#### WHAT IS REQUIRED:
An exact copy of every entry is needed, with no images.

#### SUPPLIED RECORDS:

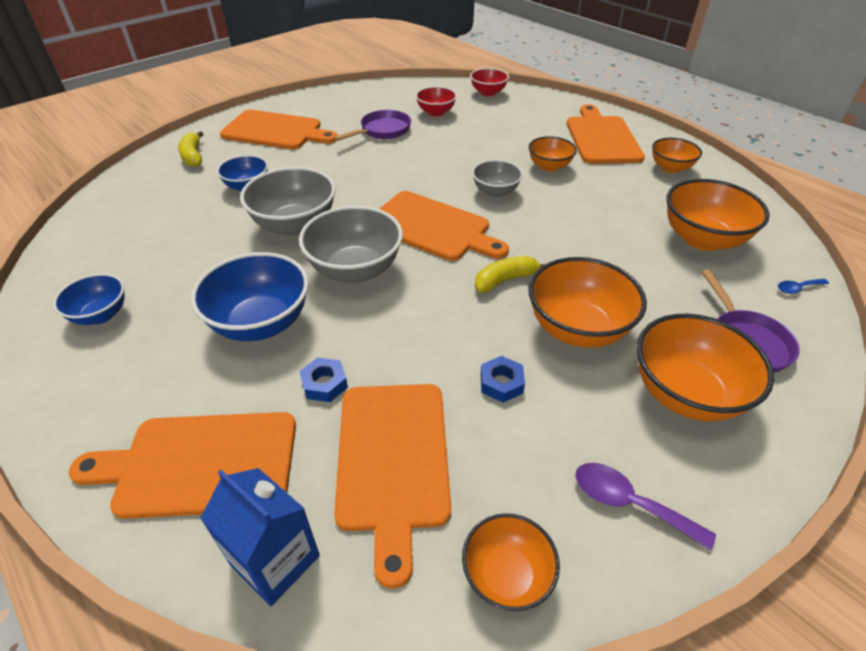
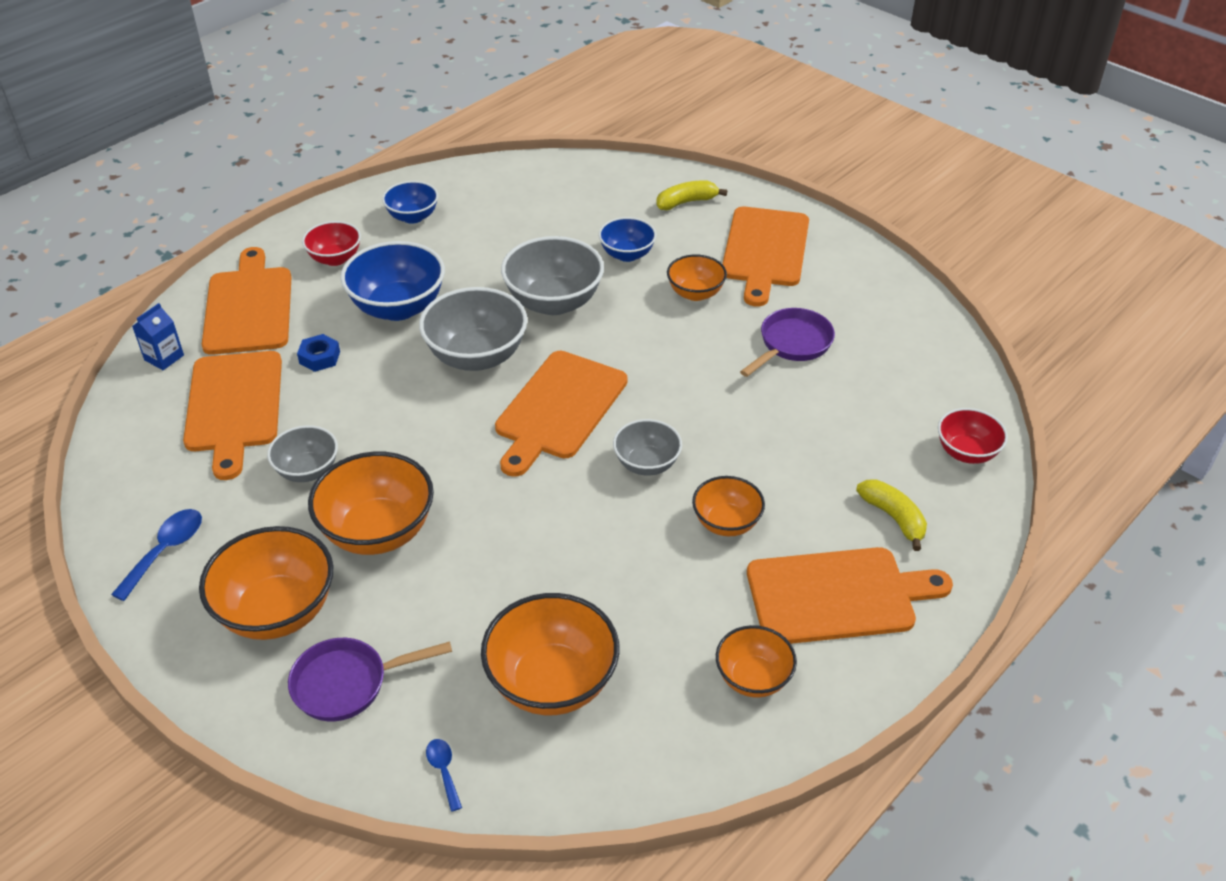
camera: 85 degrees right, 0 degrees up
(275, 560) = (164, 357): blue carton -> blue carton, size x0.64
(382, 131) = (792, 344): purple pan -> purple pan turned 90 degrees counterclockwise
(393, 460) = (234, 406): orange cutting board -> orange cutting board turned 90 degrees counterclockwise
(436, 112) = (868, 394): red bowl -> red bowl (335, 258)
(501, 383) = (307, 470): blue nut -> grey bowl
(505, 280) = (460, 473): yellow banana -> yellow banana (893, 517)
(506, 575) = (124, 473): orange bowl -> orange bowl (695, 293)
(629, 503) = (166, 551): purple spoon -> blue spoon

#### YOUR SOLUTION:
camera: 85 degrees right, 0 degrees up
(275, 560) = (164, 357): blue carton -> blue carton, size x0.64
(382, 131) = (792, 344): purple pan -> purple pan turned 90 degrees counterclockwise
(393, 460) = (234, 406): orange cutting board -> orange cutting board turned 90 degrees counterclockwise
(436, 112) = (868, 394): red bowl -> red bowl (335, 258)
(501, 383) = (307, 470): blue nut -> grey bowl
(505, 280) = (460, 473): yellow banana -> yellow banana (893, 517)
(506, 575) = (124, 473): orange bowl -> orange bowl (695, 293)
(629, 503) = (166, 551): purple spoon -> blue spoon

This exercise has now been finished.